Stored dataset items
----------

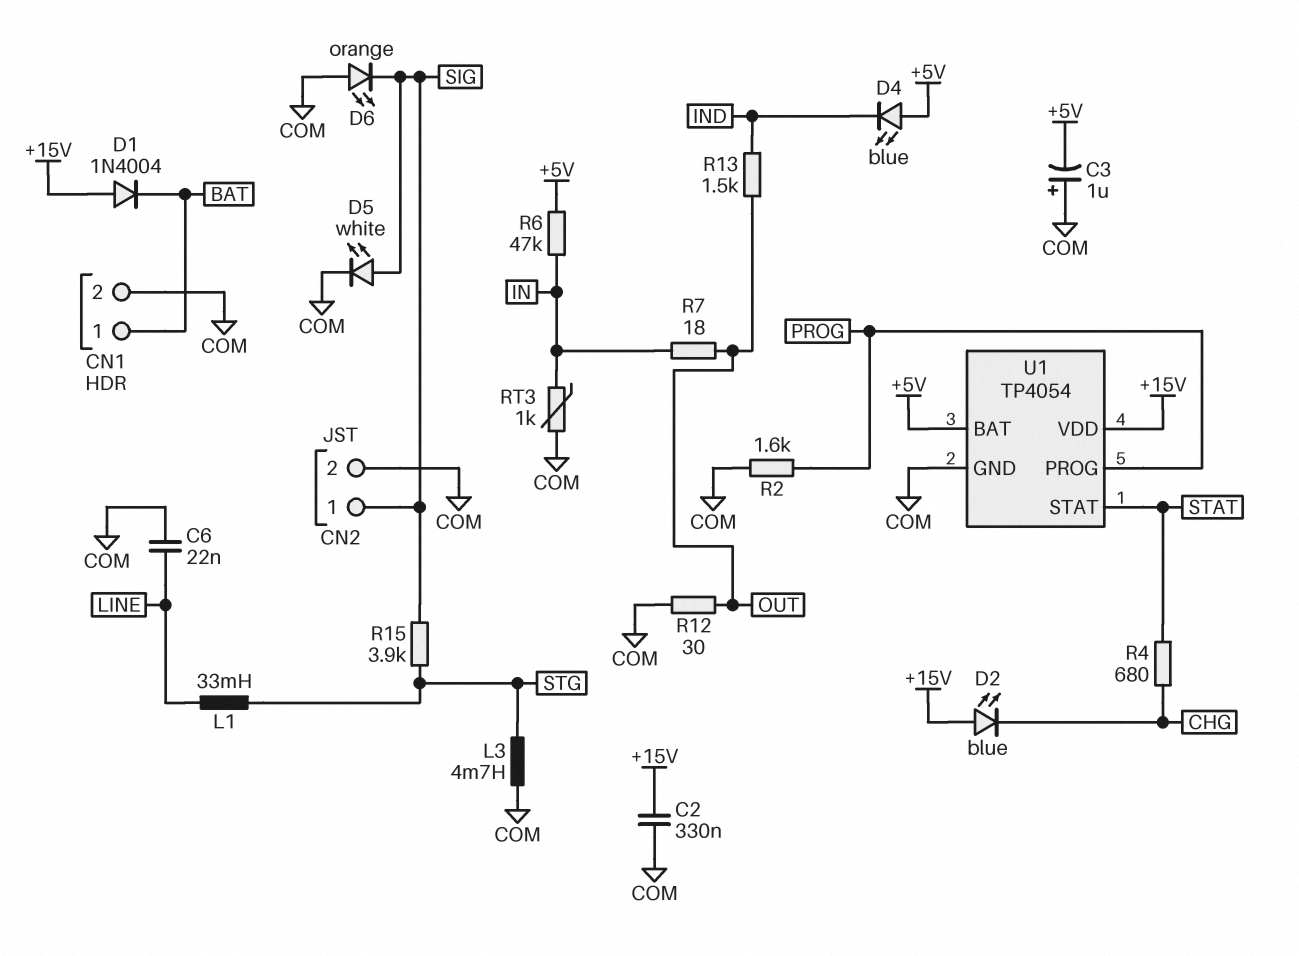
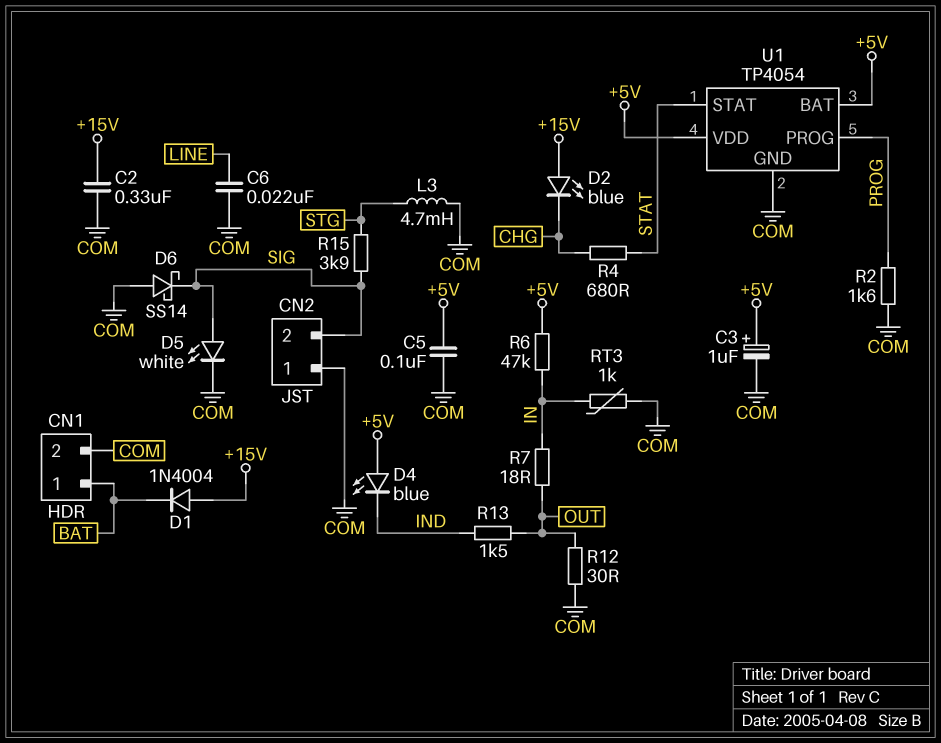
C3: 1uF (plus COM, minus +5V) -> 1uF (plus +5V, minus COM)
C5: none -> 100nF (+5V, COM)
CN2 pin 1: SIG -> COM
CN2 pin 2: COM -> SIG
D6: LED orange (A COM, K SIG) -> schottky SS14 (A COM, K SIG)
L1: 33mH (LINE, STG) -> none
U1 pin VDD: +15V -> +5V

----------

[Try it]
Given the data above, which lines hold the string "none"? Return them.

[Your response]
C5: none -> 100nF (+5V, COM)
L1: 33mH (LINE, STG) -> none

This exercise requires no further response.